> [WHAT THE TASK ASKS]: All entries below are to be returned exactly, with pictures left out.

*** Opening of RECORDED DATA ***

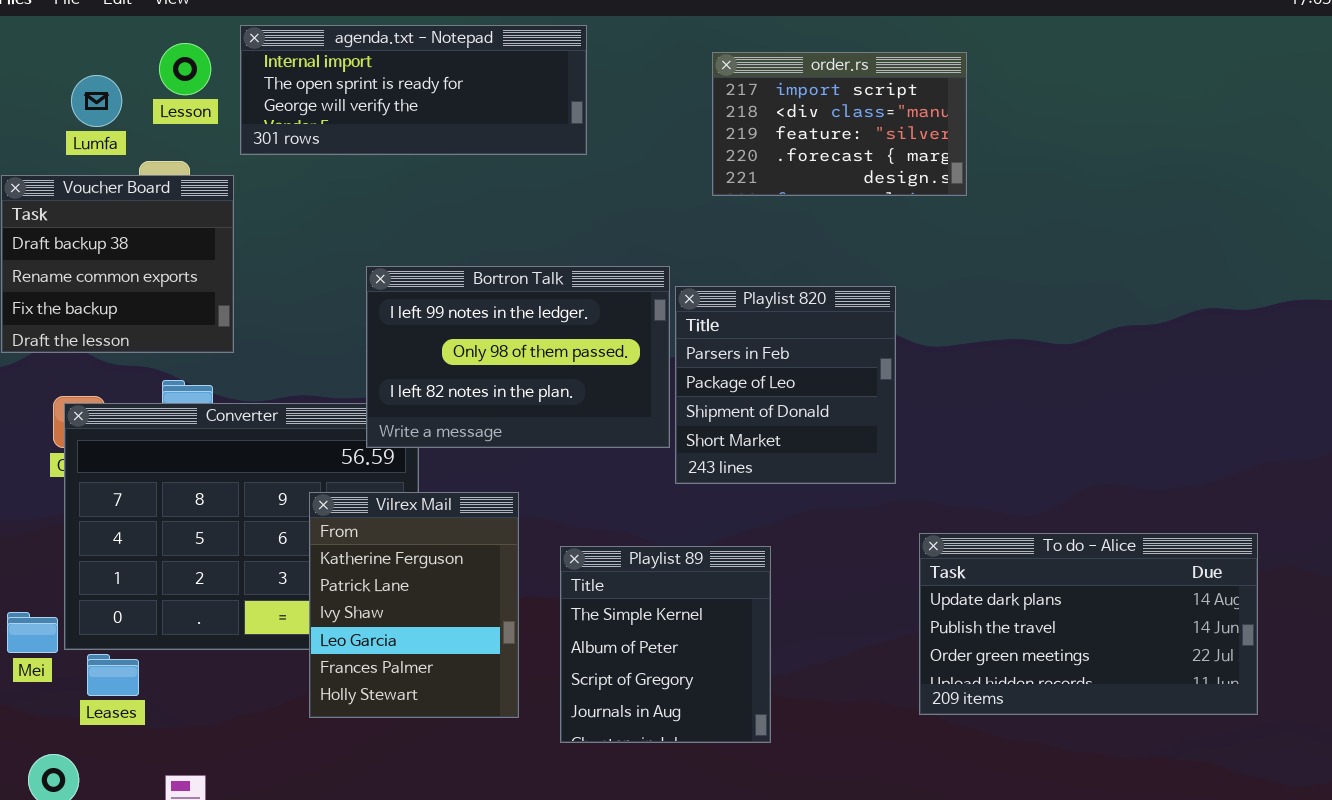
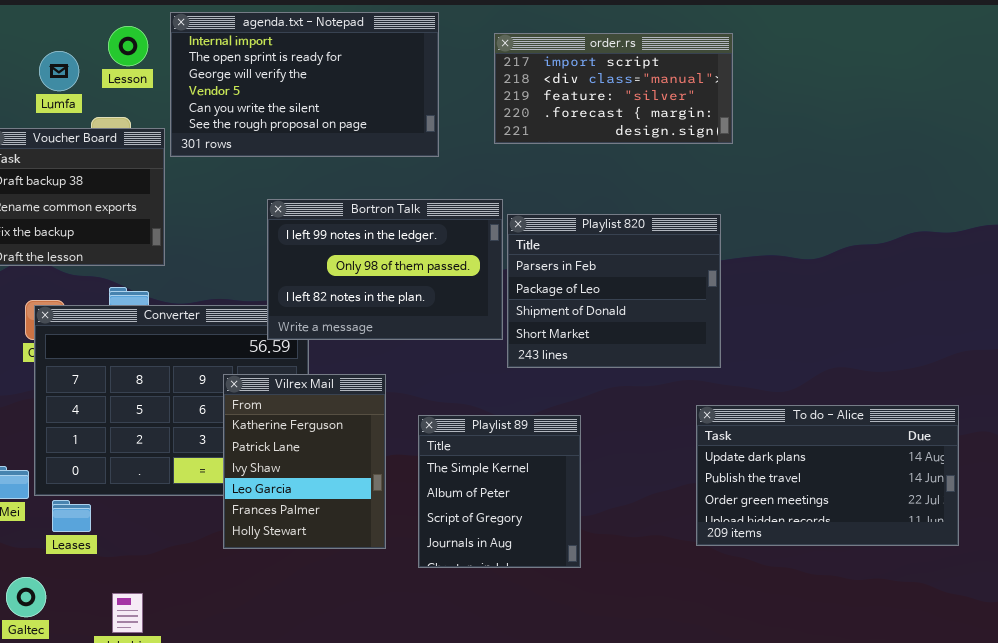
agenda.txt - Notepad: [240,25,587,155] -> [170,12,439,157], resized
order.rs: [712,52,967,196] -> [494,33,733,144], resized
Playlist 820: [675,286,896,484] -> [507,214,721,368], resized

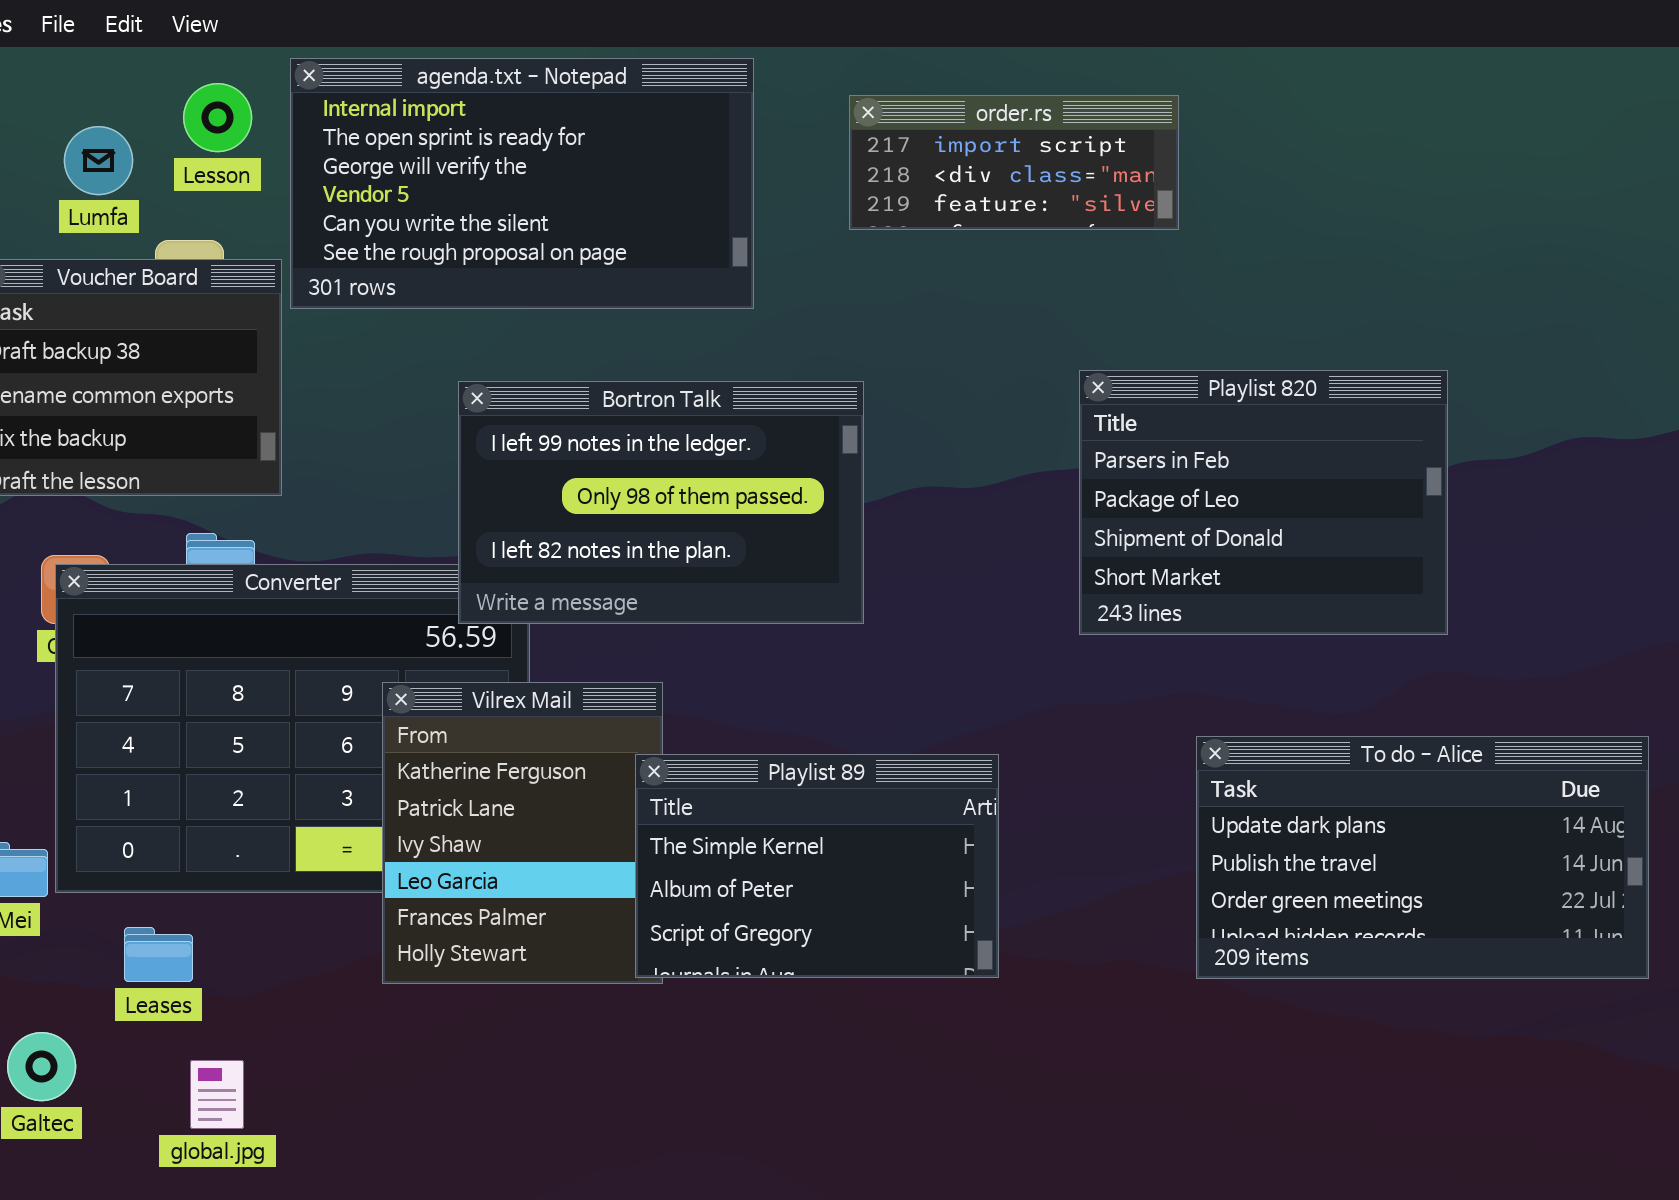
order.rs: [494,33,733,144] -> [849,95,1179,230], resized
Playlist 820: [507,214,721,368] -> [1079,370,1448,635], moved
Playlist 89: [418,415,581,568] -> [635,754,999,978], resized
Leases: [52,500,91,532] -> [124,927,193,982], moved

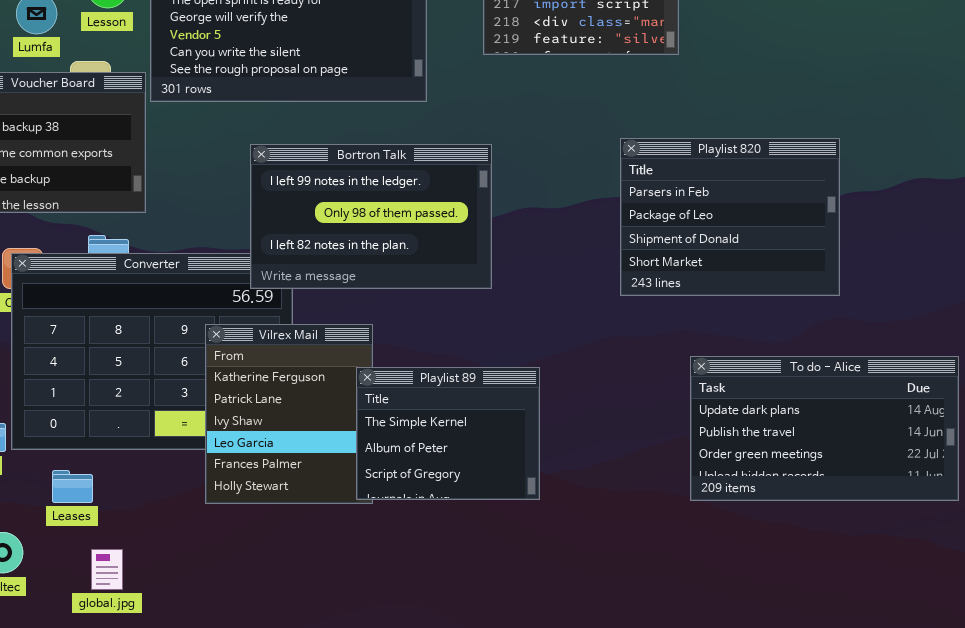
Playlist 89: [635,754,999,978] -> [356,367,540,500], resized

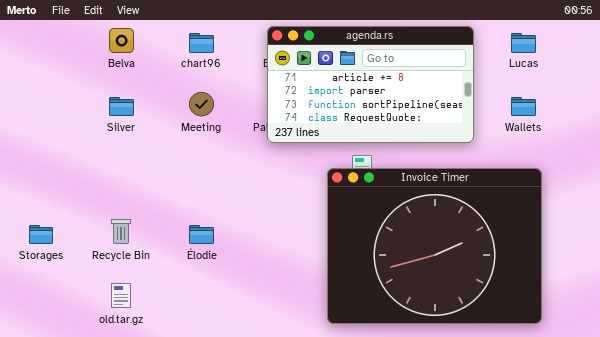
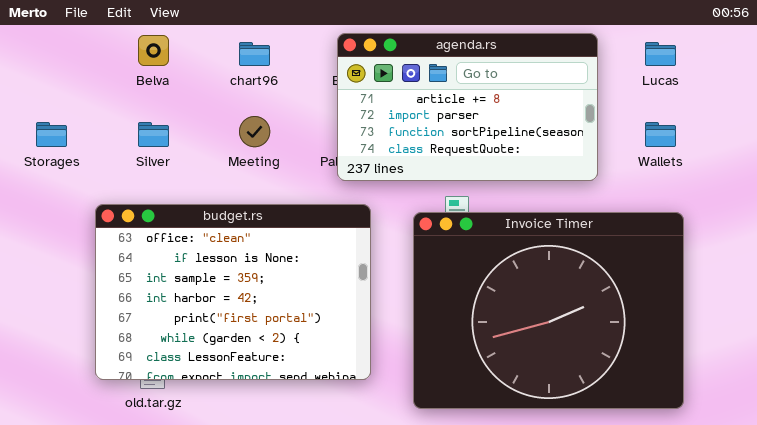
budget.rs: none -> [95,204,371,380], opened
Storages: [29,225,53,244] -> [36,122,67,147], moved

*** Close of RECORDED DATA ***

> [TASK ANSWER]:
agenda.txt - Notepad: [240,25,587,155] -> [170,12,439,157], resized
order.rs: [712,52,967,196] -> [494,33,733,144], resized
Playlist 820: [675,286,896,484] -> [507,214,721,368], resized

order.rs: [494,33,733,144] -> [849,95,1179,230], resized
Playlist 820: [507,214,721,368] -> [1079,370,1448,635], moved
Playlist 89: [418,415,581,568] -> [635,754,999,978], resized
Leases: [52,500,91,532] -> [124,927,193,982], moved

Playlist 89: [635,754,999,978] -> [356,367,540,500], resized

budget.rs: none -> [95,204,371,380], opened
Storages: [29,225,53,244] -> [36,122,67,147], moved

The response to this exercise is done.